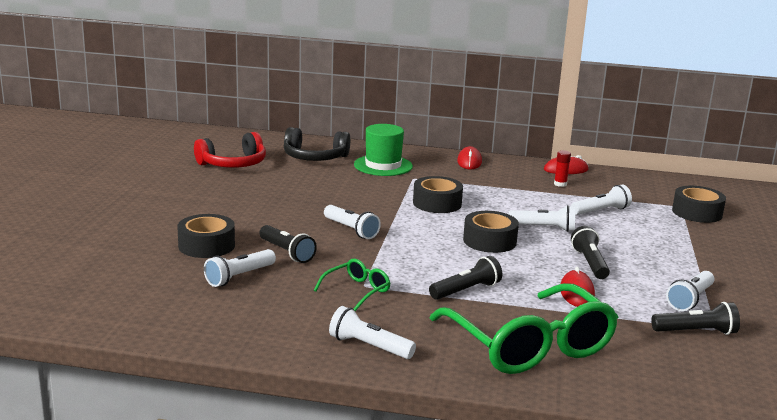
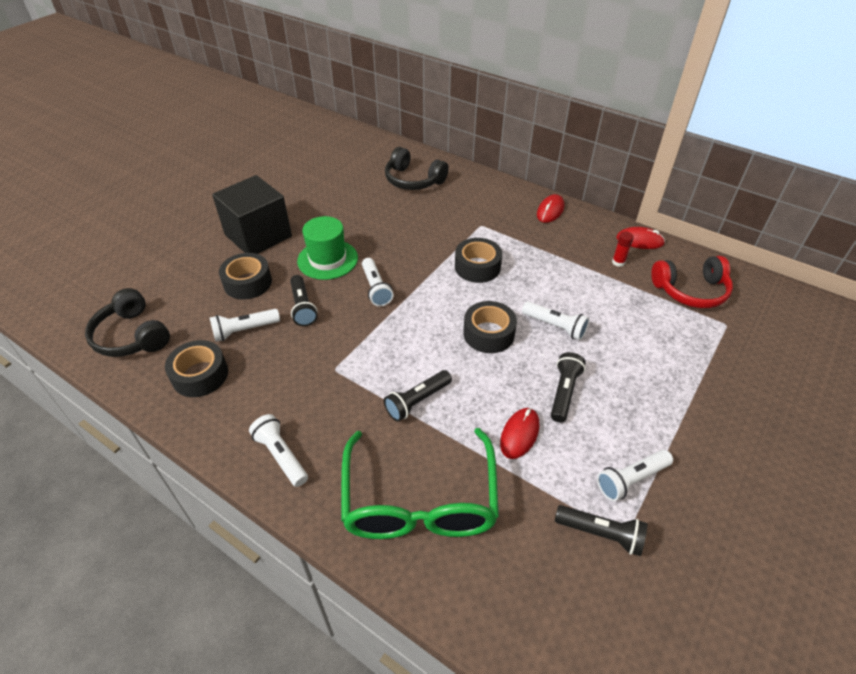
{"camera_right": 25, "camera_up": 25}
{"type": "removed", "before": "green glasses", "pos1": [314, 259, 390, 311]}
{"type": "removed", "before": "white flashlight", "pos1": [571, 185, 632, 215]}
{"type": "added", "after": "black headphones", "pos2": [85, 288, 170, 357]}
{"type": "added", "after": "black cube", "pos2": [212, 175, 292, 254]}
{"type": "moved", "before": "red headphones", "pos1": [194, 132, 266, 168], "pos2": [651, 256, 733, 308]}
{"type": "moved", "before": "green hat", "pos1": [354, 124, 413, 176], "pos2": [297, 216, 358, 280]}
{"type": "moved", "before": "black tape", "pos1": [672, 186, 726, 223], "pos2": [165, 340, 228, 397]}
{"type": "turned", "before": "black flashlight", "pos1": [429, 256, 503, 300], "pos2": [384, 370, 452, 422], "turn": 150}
--
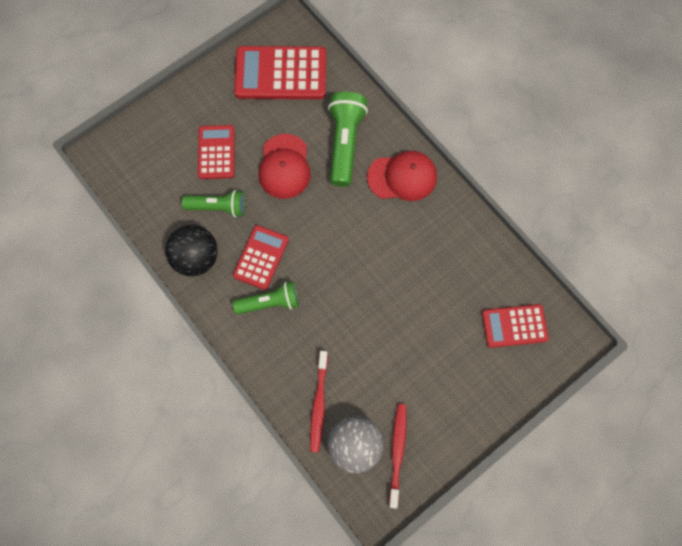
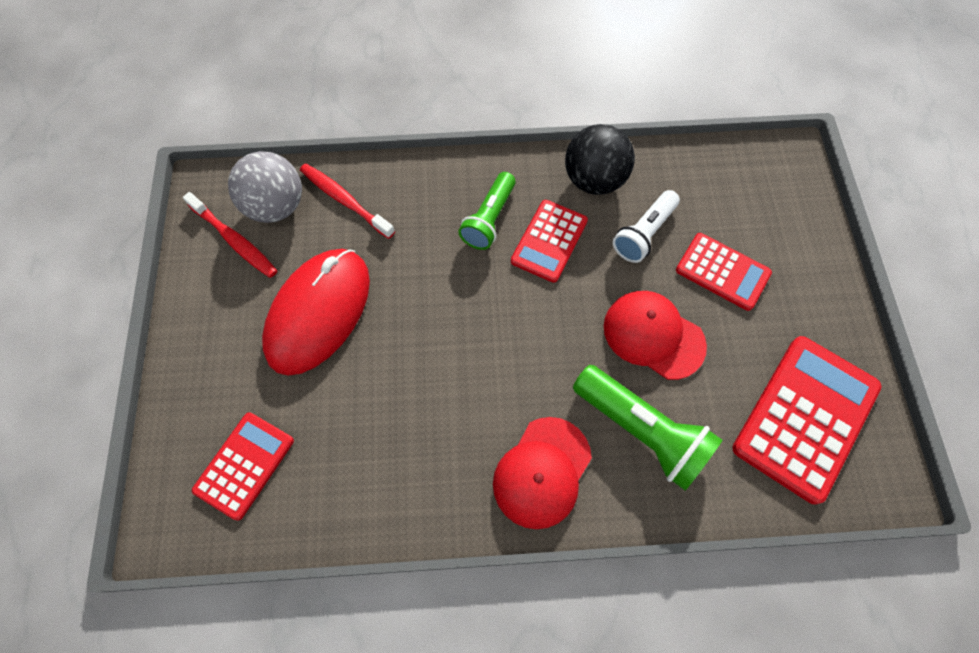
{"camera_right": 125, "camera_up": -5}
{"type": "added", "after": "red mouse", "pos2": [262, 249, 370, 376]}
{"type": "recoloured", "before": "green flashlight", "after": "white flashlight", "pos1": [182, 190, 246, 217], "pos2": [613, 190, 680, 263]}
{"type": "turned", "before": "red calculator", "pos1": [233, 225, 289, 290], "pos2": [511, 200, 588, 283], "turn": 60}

• _PROBLEM DESCRIPTION_:
Scan the material above. Copy each line that holds the word "before".

• _WORKED SOLUTION_:
{"type": "removed", "before": "green glasses", "pos1": [314, 259, 390, 311]}
{"type": "removed", "before": "white flashlight", "pos1": [571, 185, 632, 215]}
{"type": "moved", "before": "red headphones", "pos1": [194, 132, 266, 168], "pos2": [651, 256, 733, 308]}
{"type": "moved", "before": "green hat", "pos1": [354, 124, 413, 176], "pos2": [297, 216, 358, 280]}
{"type": "moved", "before": "black tape", "pos1": [672, 186, 726, 223], "pos2": [165, 340, 228, 397]}
{"type": "turned", "before": "black flashlight", "pos1": [429, 256, 503, 300], "pos2": [384, 370, 452, 422], "turn": 150}
{"type": "recoloured", "before": "green flashlight", "after": "white flashlight", "pos1": [182, 190, 246, 217], "pos2": [613, 190, 680, 263]}
{"type": "turned", "before": "red calculator", "pos1": [233, 225, 289, 290], "pos2": [511, 200, 588, 283], "turn": 60}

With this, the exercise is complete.